- [Directions] Every line in the records below that holds the word "yellow" is to be copied.

- [Data section]
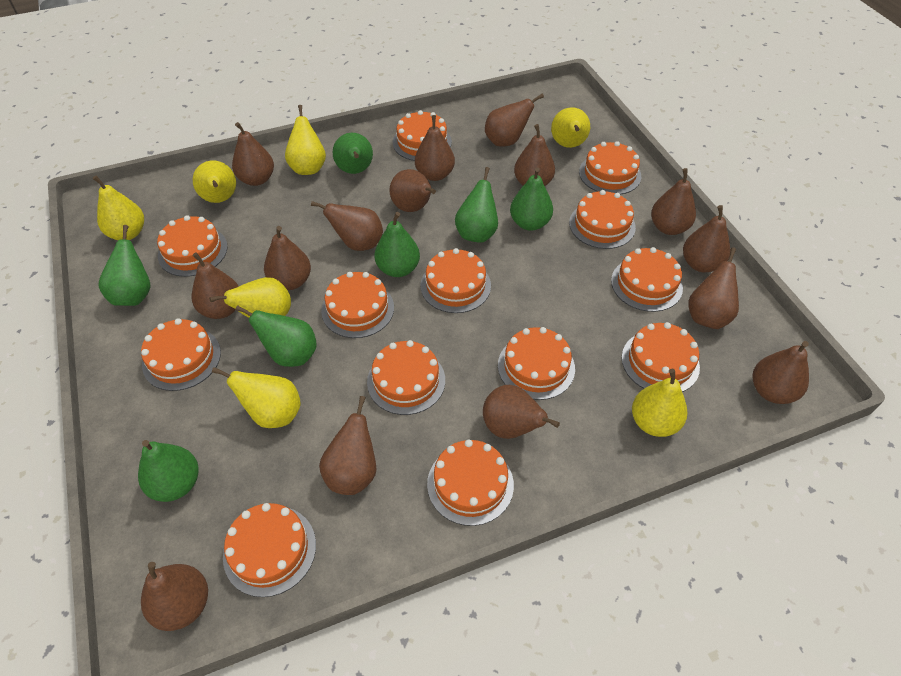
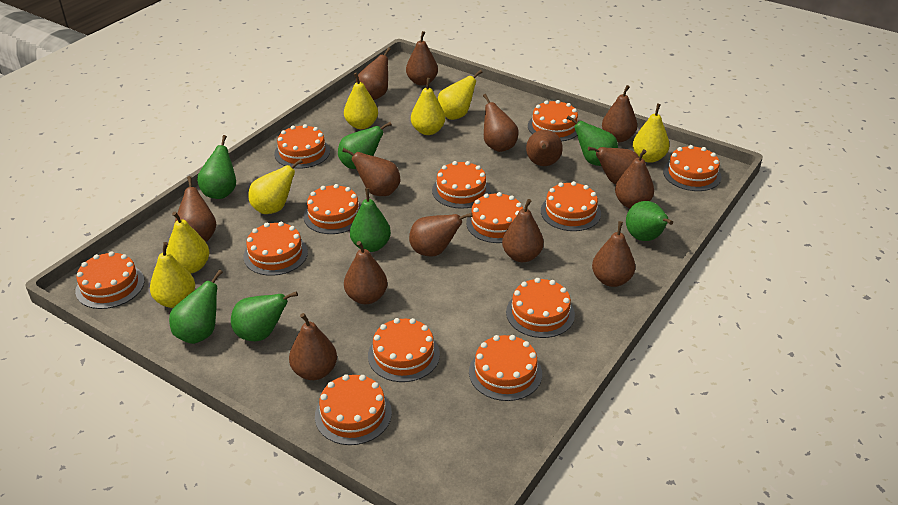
brown pear: 15 -> 14

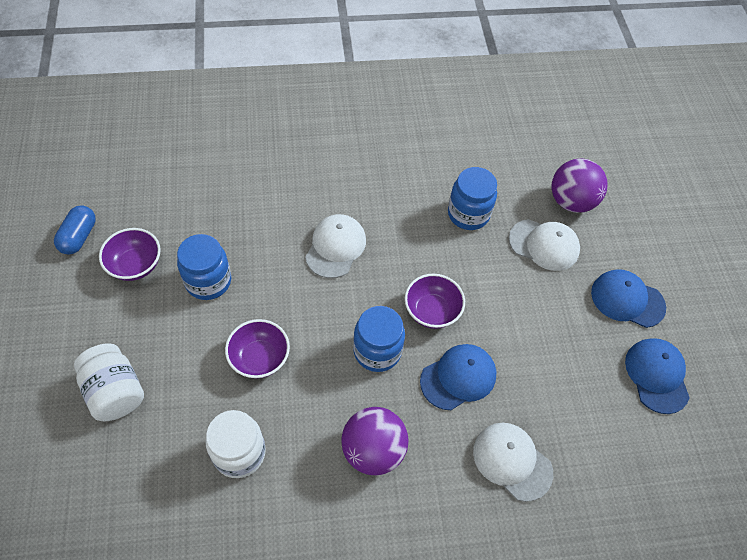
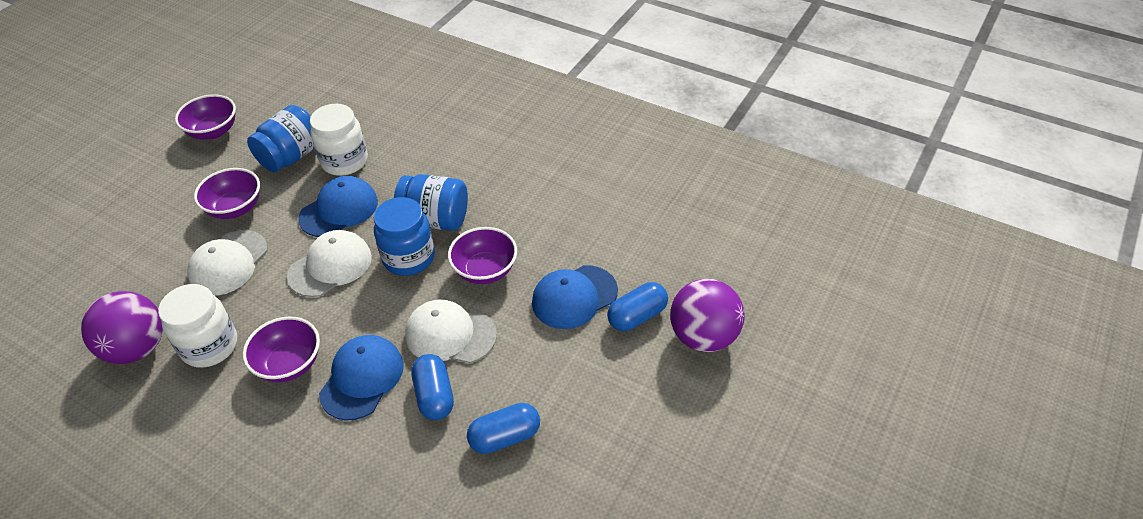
blue capsule: 1 -> 3
purple bowl: 3 -> 4

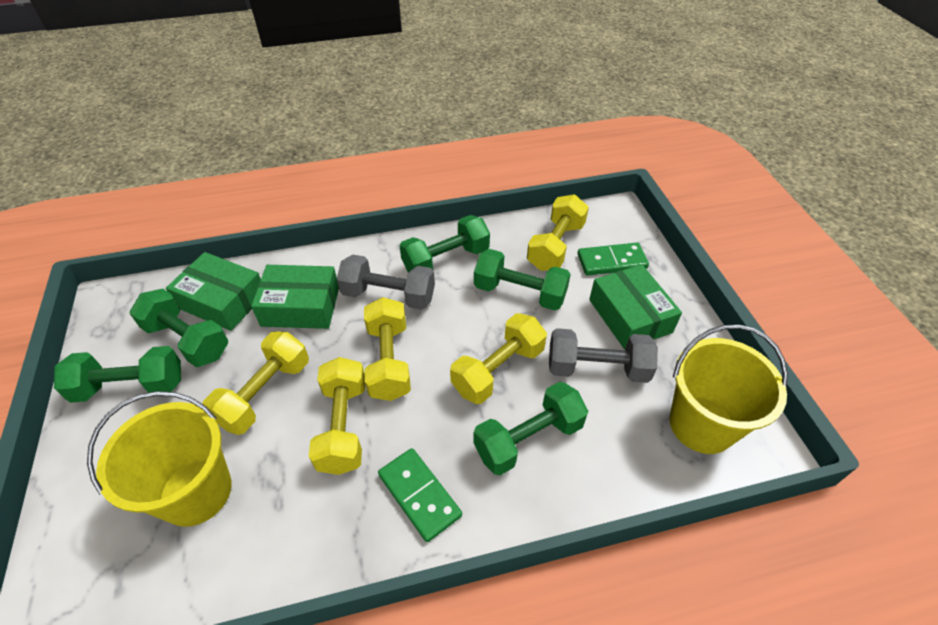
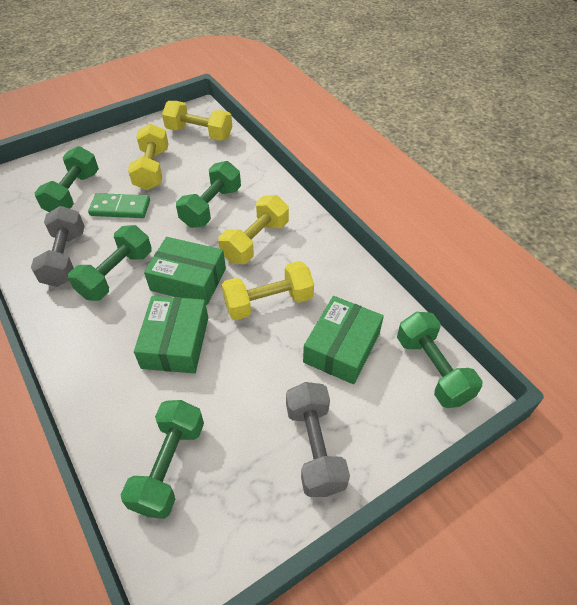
green domino: 2 -> 1
yellow bucket: 2 -> 0
yellow dumbbell: 5 -> 4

- [Exercise response]
yellow bucket: 2 -> 0
yellow dumbbell: 5 -> 4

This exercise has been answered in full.